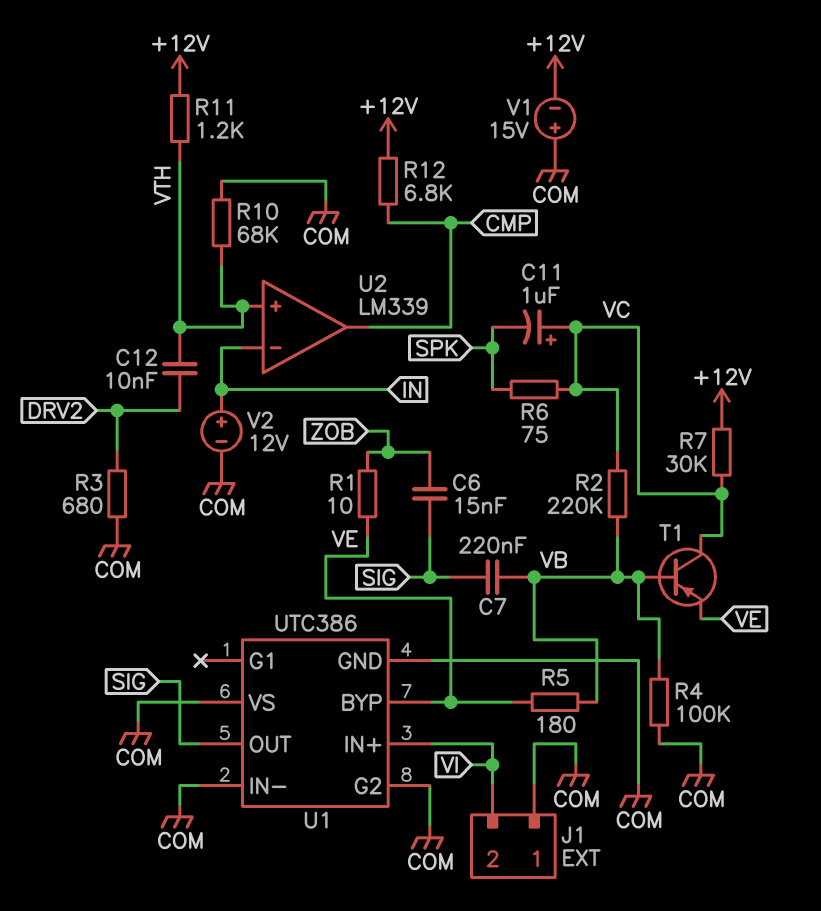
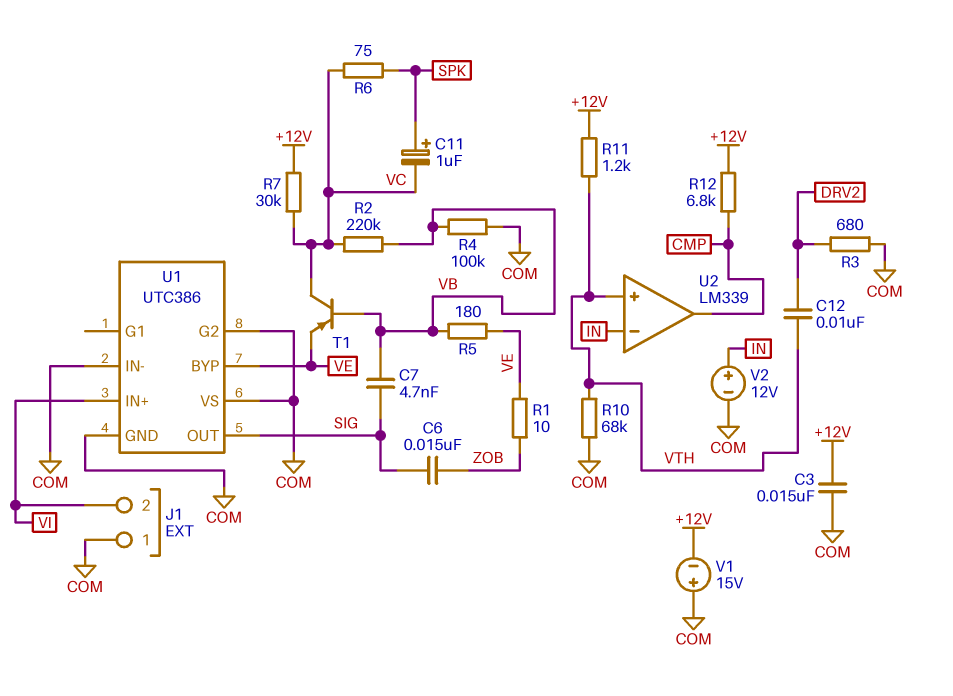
C3: none -> 15nF (+12V, COM)
C7: 220nF (SIG, VB) -> 4.7nF (SIG, VB)
C11: 1uF (plus VC, minus SPK) -> 1uF (plus SPK, minus VC)

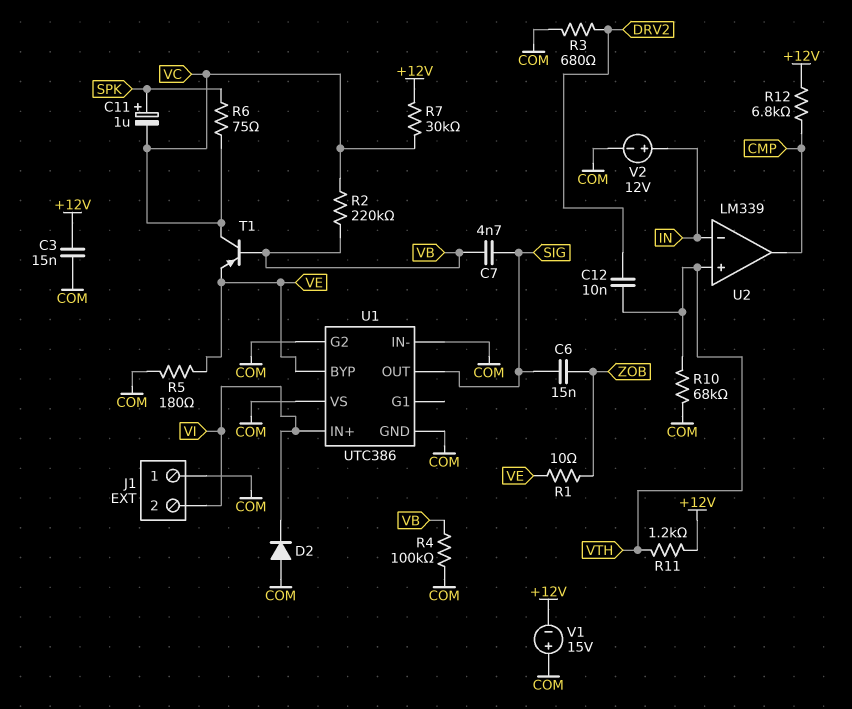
D2: none -> diode (A COM, K VI)
R5: 180 (VB, VE) -> 180 (COM, VE)

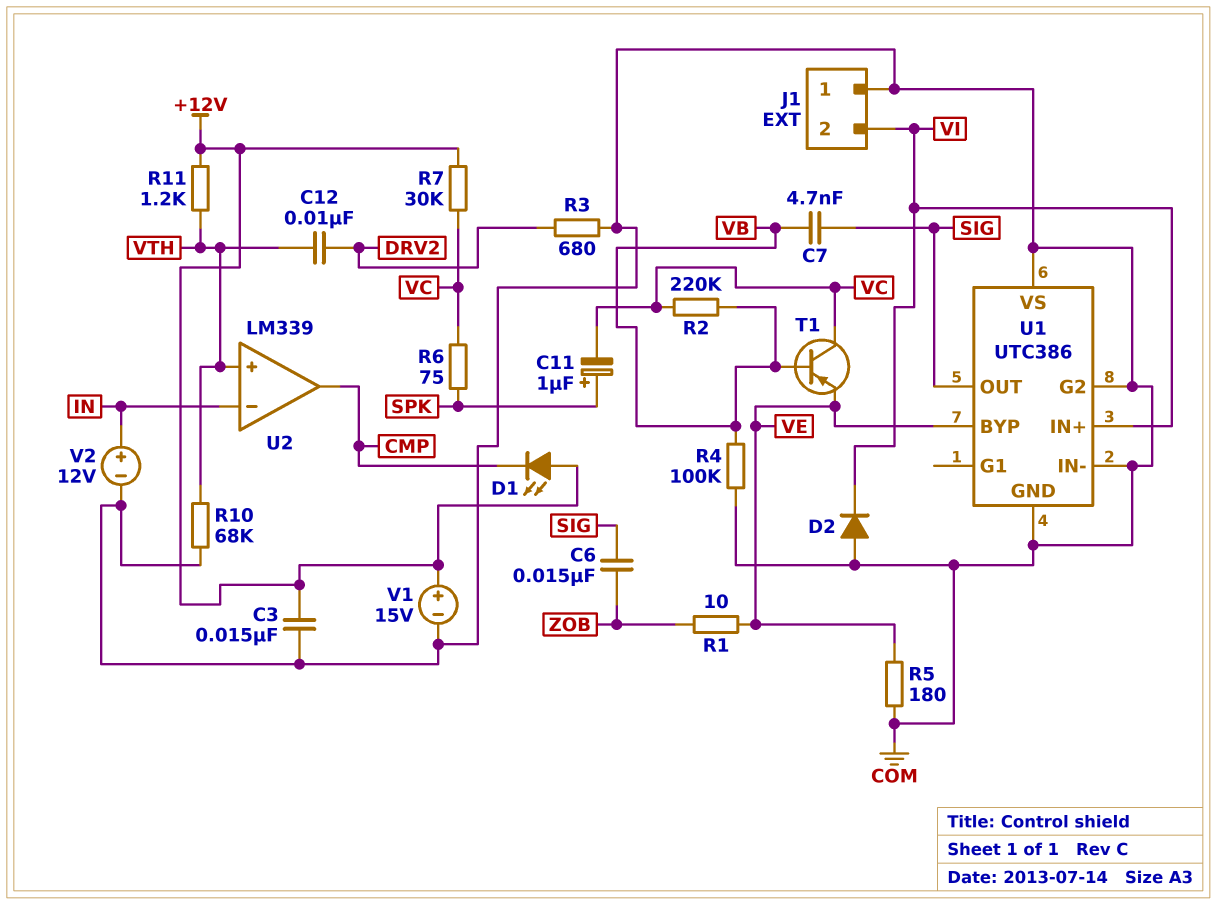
D1: none -> LED (A +12V, K CMP)
R12: 6.8k (+12V, CMP) -> none
V1: 15V (plus COM, minus +12V) -> 15V (plus +12V, minus COM)

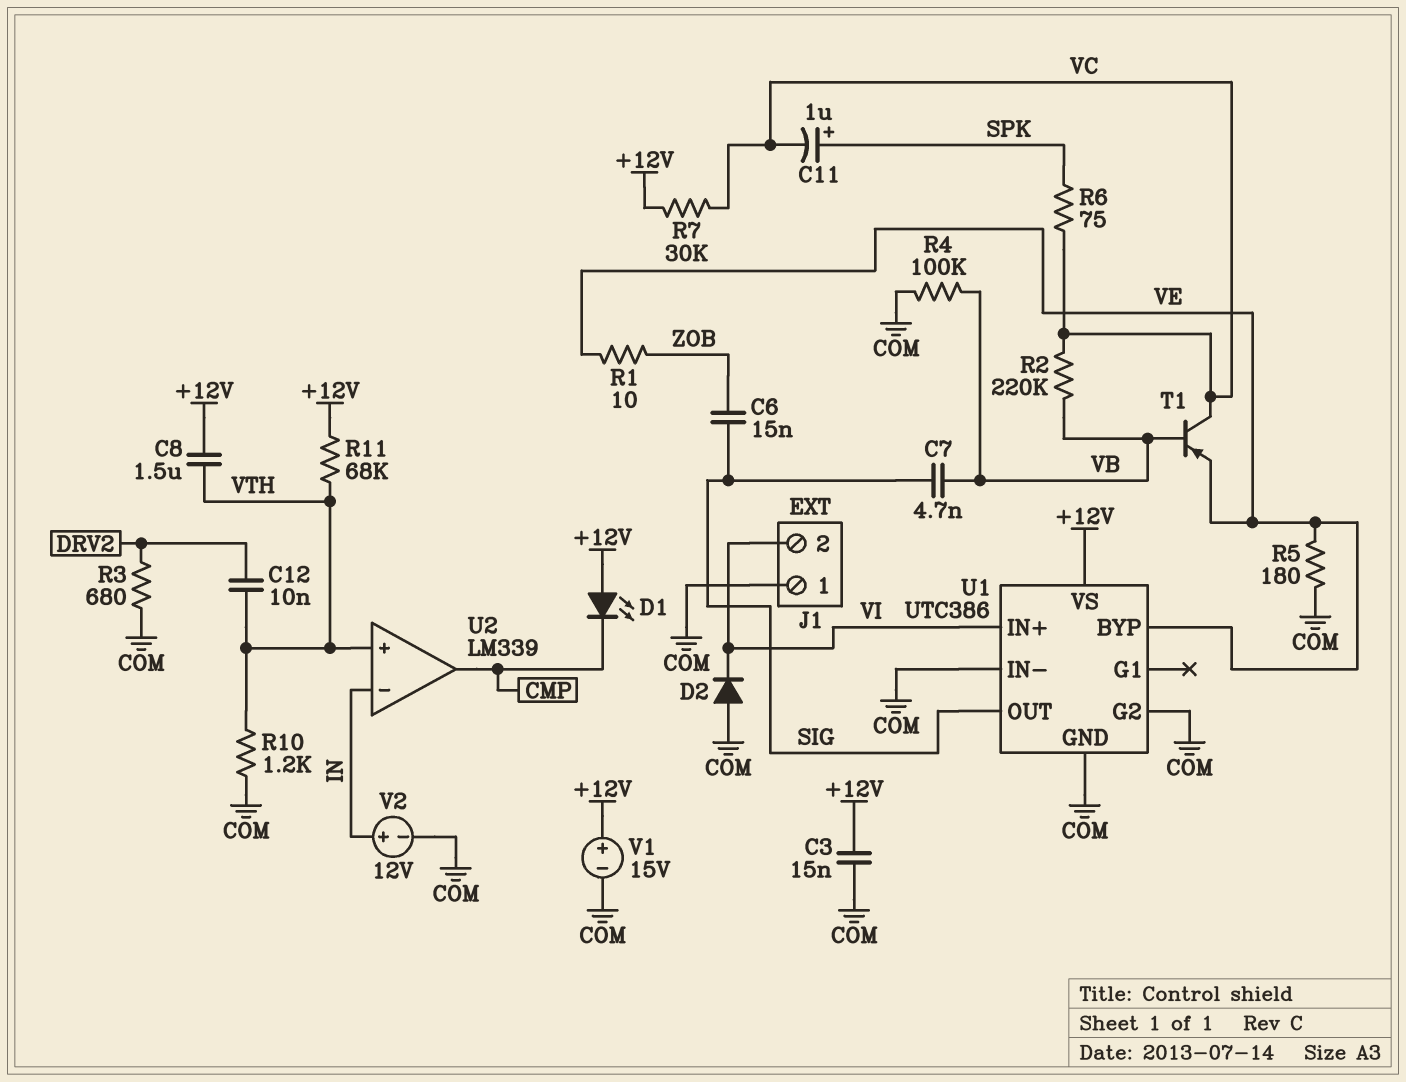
C8: none -> 1.5uF (+12V, VTH)
R10: 68k (COM, VTH) -> 1.2k (COM, VTH)
R11: 1.2k (+12V, VTH) -> 68k (+12V, VTH)
U1 pin VS: COM -> +12V

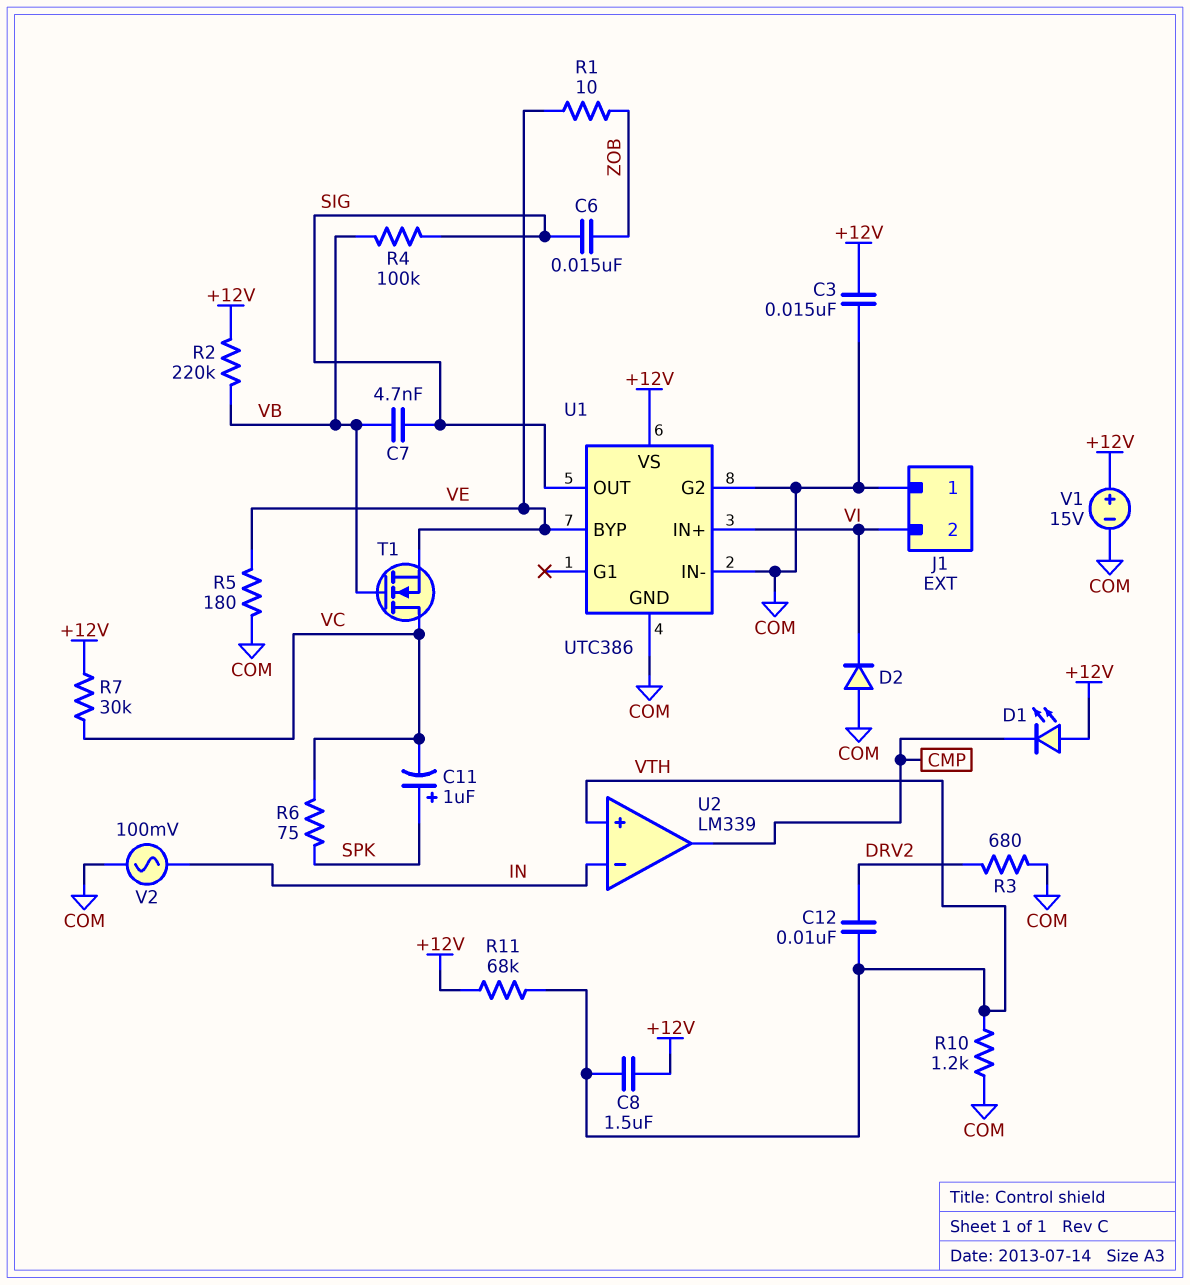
R2: 220k (VB, VC) -> 220k (+12V, VB)
R4: 100k (COM, VB) -> 100k (SIG, VB)
T1: PNP (B VB, C VC, E VE) -> NMOS (G VB, D VC, S VE)
V2: 12V (plus IN, minus COM) -> AC 100mV (COM, IN)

**EXERCISE GOAL**
The expected output is the run of lines from the one holding "R4: 100k (COM, VB) -> 100k (SIG, VB)" to the last line of the entries above, each reproduced character for character.

**EXERCISE RESPONSE**
R4: 100k (COM, VB) -> 100k (SIG, VB)
T1: PNP (B VB, C VC, E VE) -> NMOS (G VB, D VC, S VE)
V2: 12V (plus IN, minus COM) -> AC 100mV (COM, IN)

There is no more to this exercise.